Before-and-after object listings
++++++++
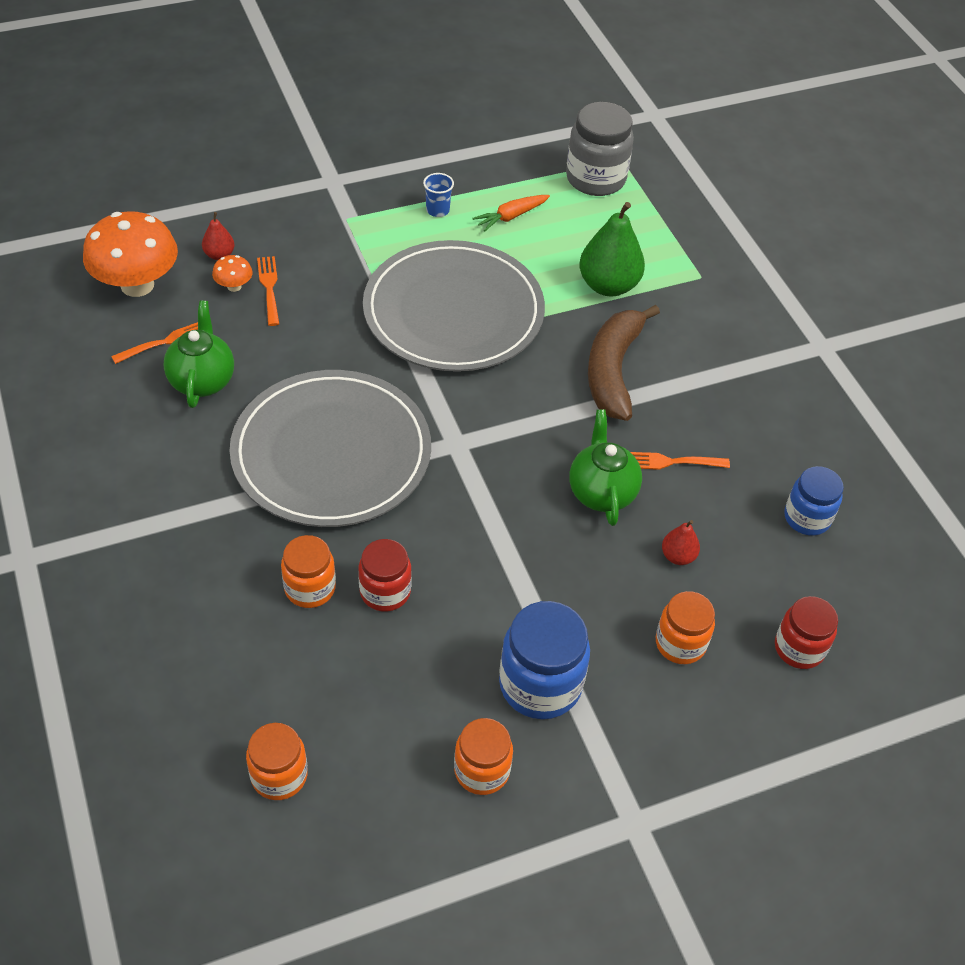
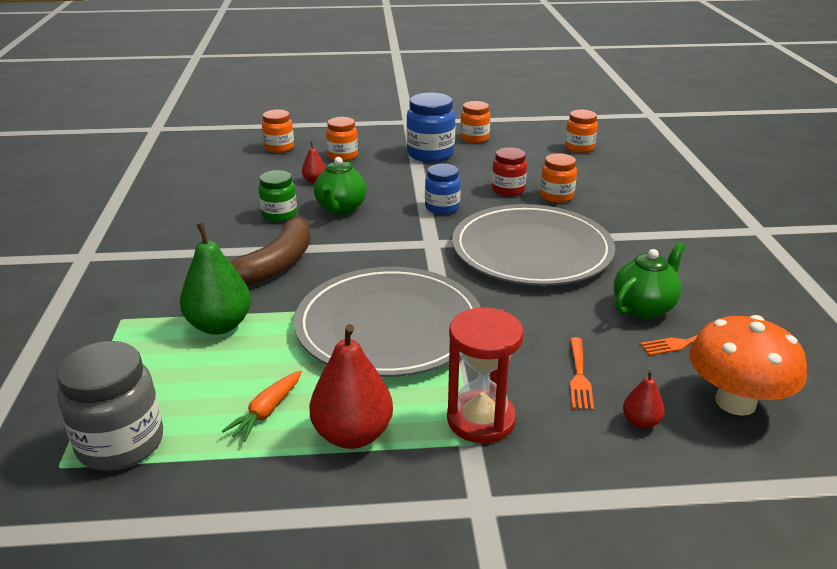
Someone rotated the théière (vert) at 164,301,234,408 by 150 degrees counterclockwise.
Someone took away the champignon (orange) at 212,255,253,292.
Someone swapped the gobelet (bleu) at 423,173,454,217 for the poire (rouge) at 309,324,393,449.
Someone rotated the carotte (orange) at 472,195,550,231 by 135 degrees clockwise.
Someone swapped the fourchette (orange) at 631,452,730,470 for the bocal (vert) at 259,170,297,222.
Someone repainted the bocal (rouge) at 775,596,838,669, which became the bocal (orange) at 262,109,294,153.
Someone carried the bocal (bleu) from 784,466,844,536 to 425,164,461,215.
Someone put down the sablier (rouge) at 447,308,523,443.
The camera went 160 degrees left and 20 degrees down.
++++++++
__Brief__
First drop every picture, then print the data above exactly as it stands.

__Result of the exercise__
Someone rotated the théière (vert) at 164,301,234,408 by 150 degrees counterclockwise.
Someone took away the champignon (orange) at 212,255,253,292.
Someone swapped the gobelet (bleu) at 423,173,454,217 for the poire (rouge) at 309,324,393,449.
Someone rotated the carotte (orange) at 472,195,550,231 by 135 degrees clockwise.
Someone swapped the fourchette (orange) at 631,452,730,470 for the bocal (vert) at 259,170,297,222.
Someone repainted the bocal (rouge) at 775,596,838,669, which became the bocal (orange) at 262,109,294,153.
Someone carried the bocal (bleu) from 784,466,844,536 to 425,164,461,215.
Someone put down the sablier (rouge) at 447,308,523,443.
The camera went 160 degrees left and 20 degrees down.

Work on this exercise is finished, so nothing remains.